WHAT THE EXERCISE ASKS: Please output all of the entries exactly and omit any images they hold.

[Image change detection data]
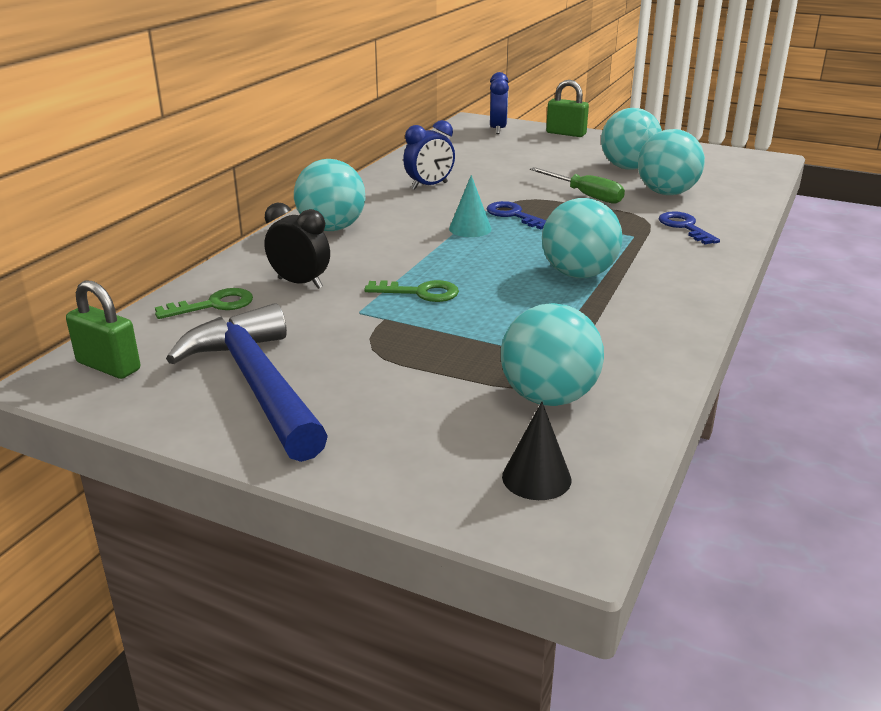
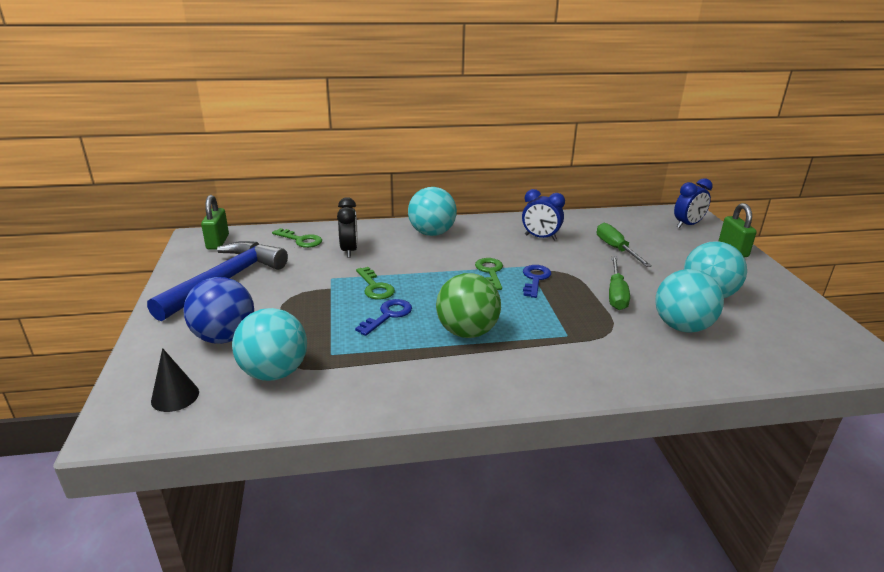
camera: 55 degrees right, 0 degrees up
turquoise cone [449,175,492,237] -> green key [475,258,503,290]
turquoise ball [542,198,623,278] -> green ball [436,273,501,338]
blue key [659,211,720,244] -> blue key moved to [355,299,412,336]
none -> blue ball [183,277,254,344]
none -> green screwdriver [597,223,652,267]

EXERCISE RESPONSE:
camera: 55 degrees right, 0 degrees up
turquoise cone [449,175,492,237] -> green key [475,258,503,290]
turquoise ball [542,198,623,278] -> green ball [436,273,501,338]
blue key [659,211,720,244] -> blue key moved to [355,299,412,336]
none -> blue ball [183,277,254,344]
none -> green screwdriver [597,223,652,267]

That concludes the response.